(Material for the task Opens)

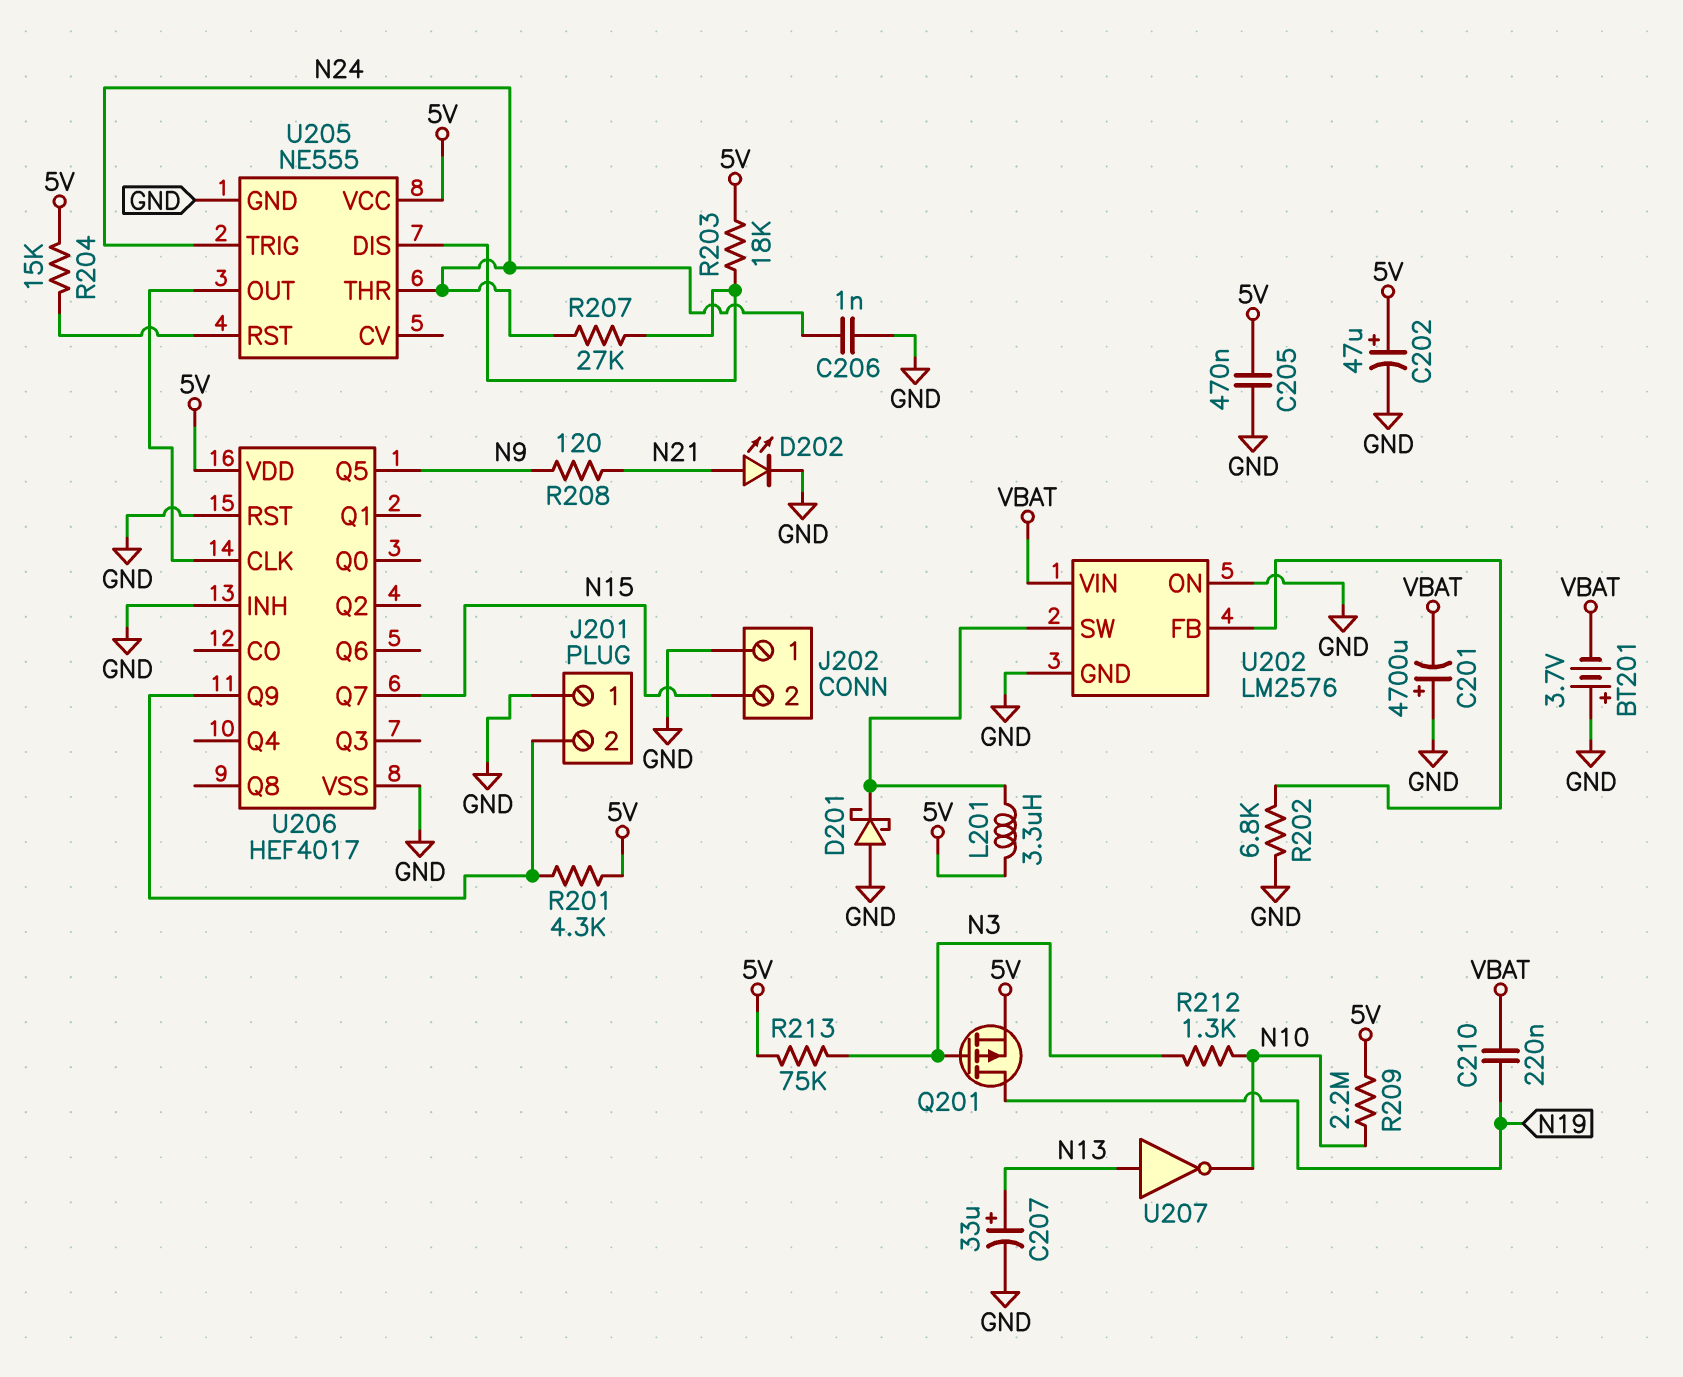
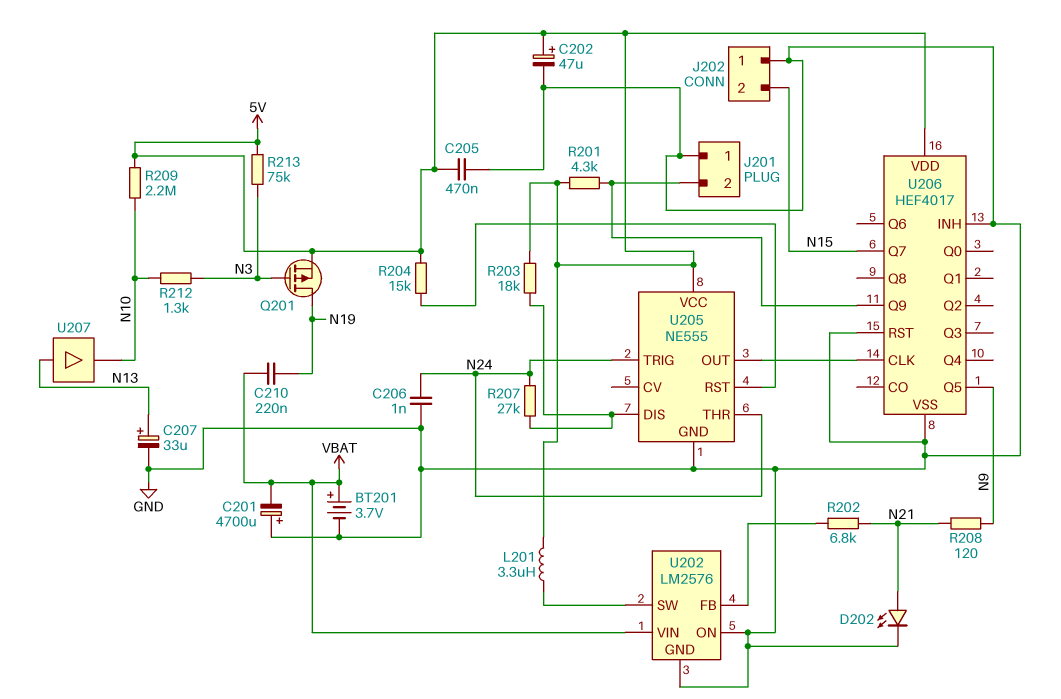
BT201: 3.7V (plus GND, minus VBAT) -> 3.7V (plus VBAT, minus GND)
D201: schottky (A GND, K U202/SW) -> none
R202: 6.8k (GND, U202/FB) -> 6.8k (N21, U202/FB)
U207: NOT (in N13, out N10) -> buffer (in N13, out N10)

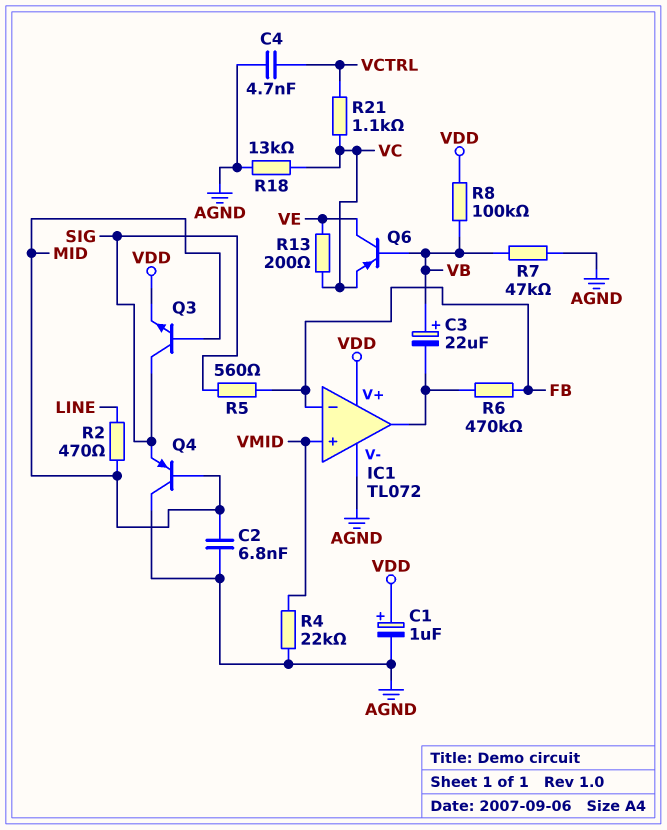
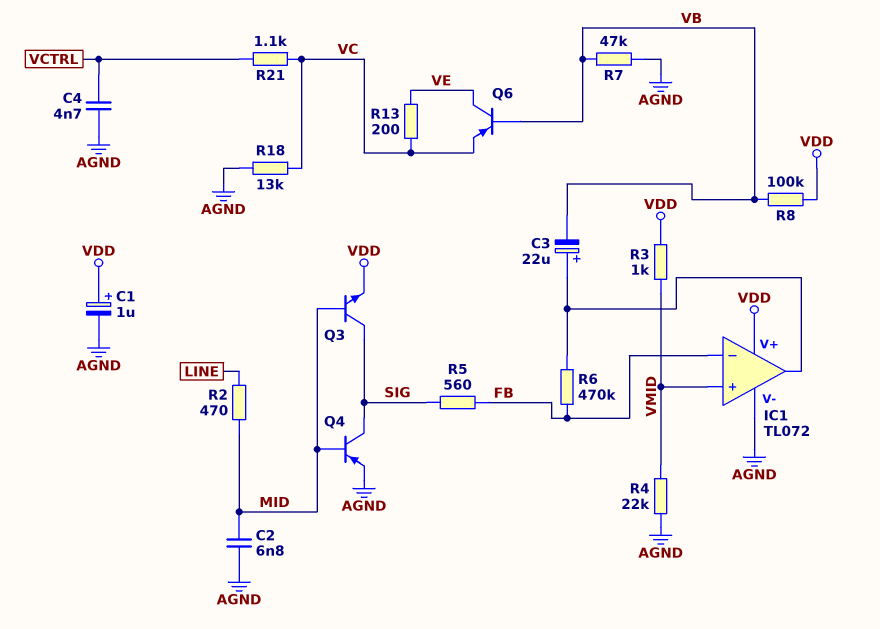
C3: 22uF (plus VB, minus IC1/out) -> 22uF (plus IC1/out, minus VB)
Q4: PNP (B MID, C AGND, E SIG) -> PNP (B MID, C SIG, E AGND)
R3: none -> 1k (VDD, VMID)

(Material for the task Closes)

[Task objective]:
Please leave out the pictures while you copy exactly the lines from the one containing "R202: 6.8k (GND, U202/FB)" through the end of the records.

[Written reply]:
R202: 6.8k (GND, U202/FB) -> 6.8k (N21, U202/FB)
U207: NOT (in N13, out N10) -> buffer (in N13, out N10)

C3: 22uF (plus VB, minus IC1/out) -> 22uF (plus IC1/out, minus VB)
Q4: PNP (B MID, C AGND, E SIG) -> PNP (B MID, C SIG, E AGND)
R3: none -> 1k (VDD, VMID)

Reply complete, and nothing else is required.